• _DIRECTIONS_: Rewrite the records below so that every instance of "gray square" reads "black square", leaving all other text unchanged.

-------- PROVIDED MATERIAL --------

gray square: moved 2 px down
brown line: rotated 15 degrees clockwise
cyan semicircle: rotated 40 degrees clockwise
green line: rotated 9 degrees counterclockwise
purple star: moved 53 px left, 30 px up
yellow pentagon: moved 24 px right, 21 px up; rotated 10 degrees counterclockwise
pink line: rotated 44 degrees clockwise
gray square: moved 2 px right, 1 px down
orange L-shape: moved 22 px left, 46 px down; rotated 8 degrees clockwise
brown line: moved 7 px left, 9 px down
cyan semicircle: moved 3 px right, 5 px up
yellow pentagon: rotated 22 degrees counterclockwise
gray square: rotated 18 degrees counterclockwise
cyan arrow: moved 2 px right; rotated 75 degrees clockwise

--------

• _RESULT FOR THIS EXERCISE_:
black square: moved 2 px down
brown line: rotated 15 degrees clockwise
cyan semicircle: rotated 40 degrees clockwise
green line: rotated 9 degrees counterclockwise
purple star: moved 53 px left, 30 px up
yellow pentagon: moved 24 px right, 21 px up; rotated 10 degrees counterclockwise
pink line: rotated 44 degrees clockwise
black square: moved 2 px right, 1 px down
orange L-shape: moved 22 px left, 46 px down; rotated 8 degrees clockwise
brown line: moved 7 px left, 9 px down
cyan semicircle: moved 3 px right, 5 px up
yellow pentagon: rotated 22 degrees counterclockwise
black square: rotated 18 degrees counterclockwise
cyan arrow: moved 2 px right; rotated 75 degrees clockwise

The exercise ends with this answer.